[Study material Boundary: Start]

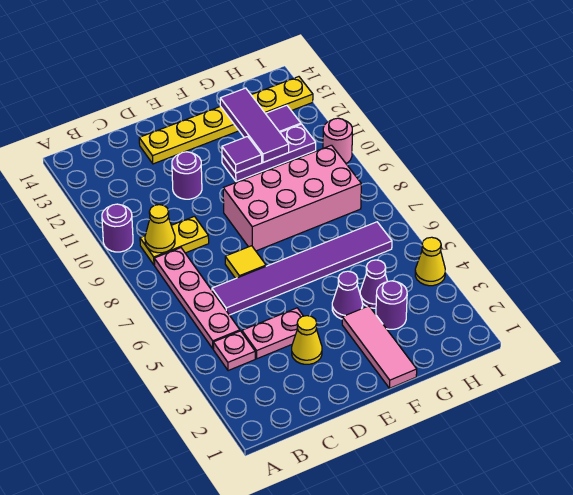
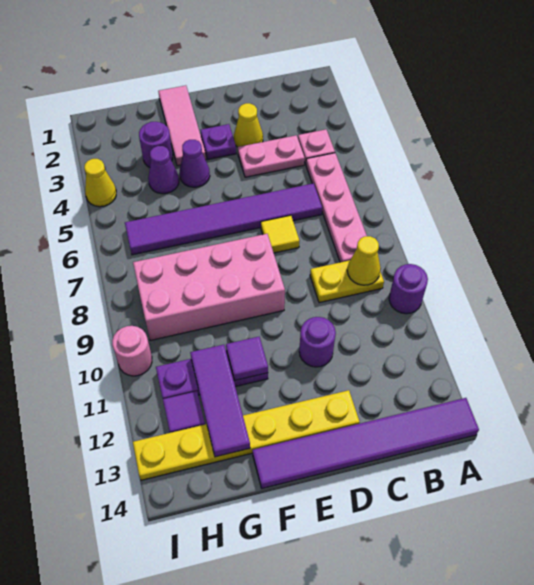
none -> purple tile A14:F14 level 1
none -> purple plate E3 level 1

[Study material Boundary: End]
[Study material Boundary: Start]

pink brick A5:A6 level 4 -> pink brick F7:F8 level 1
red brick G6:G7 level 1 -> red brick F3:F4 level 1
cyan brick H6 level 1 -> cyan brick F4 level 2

[Study material Boundary: End]
[Study material Boundary: Start]

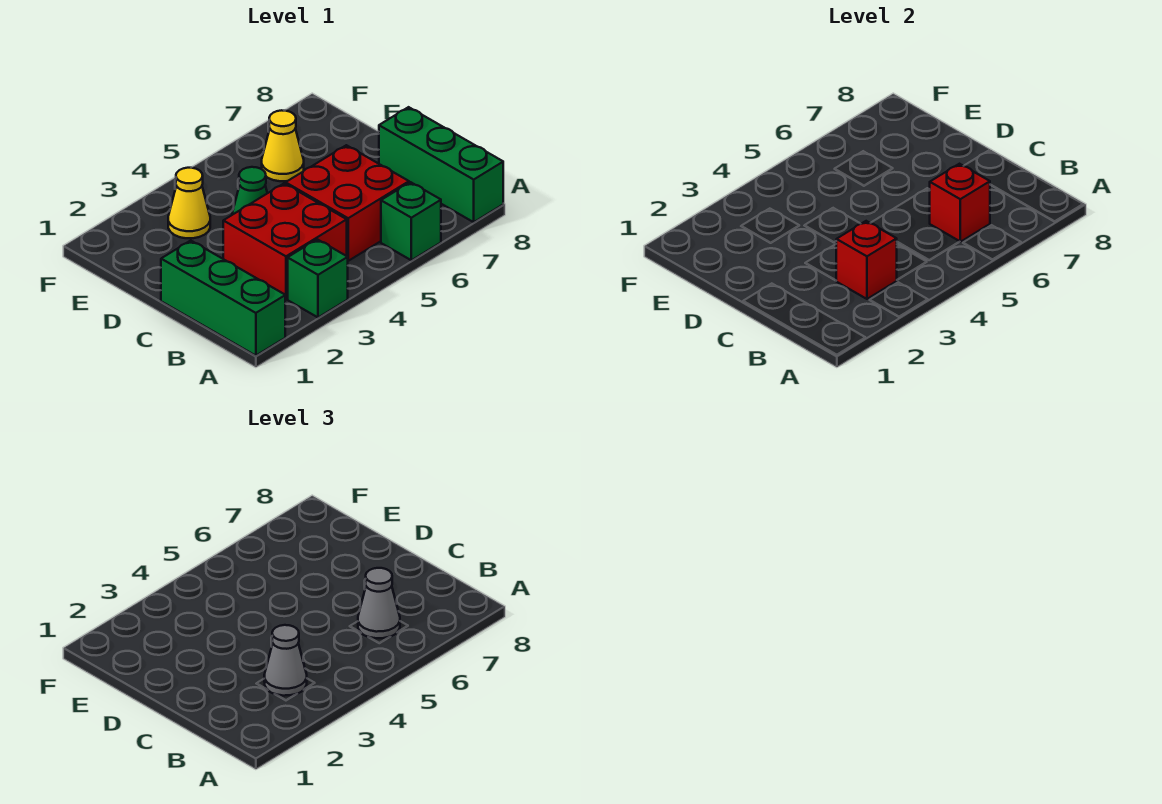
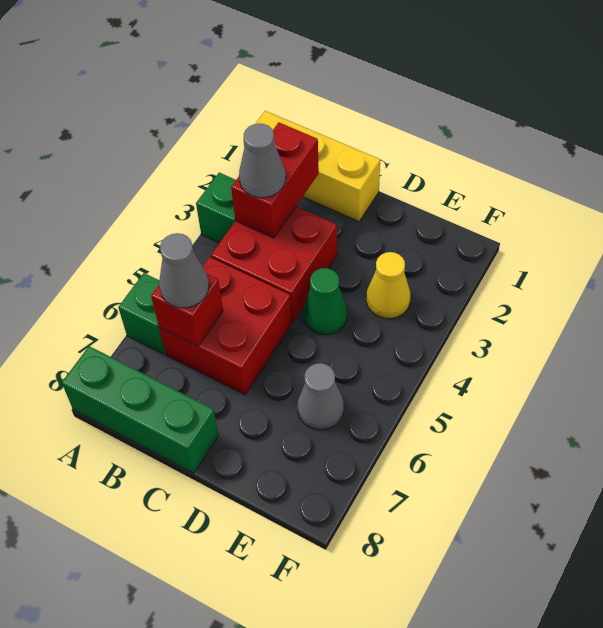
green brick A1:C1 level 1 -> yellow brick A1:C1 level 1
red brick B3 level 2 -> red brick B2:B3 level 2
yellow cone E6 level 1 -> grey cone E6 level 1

[Study material Boundary: End]

■ Task brief
Return only the part of the records above that opens with the line containing "red brick B3" and closes with the line containing "yellow cone E6", ends included.

■ Output for this exercise
red brick B3 level 2 -> red brick B2:B3 level 2
yellow cone E6 level 1 -> grey cone E6 level 1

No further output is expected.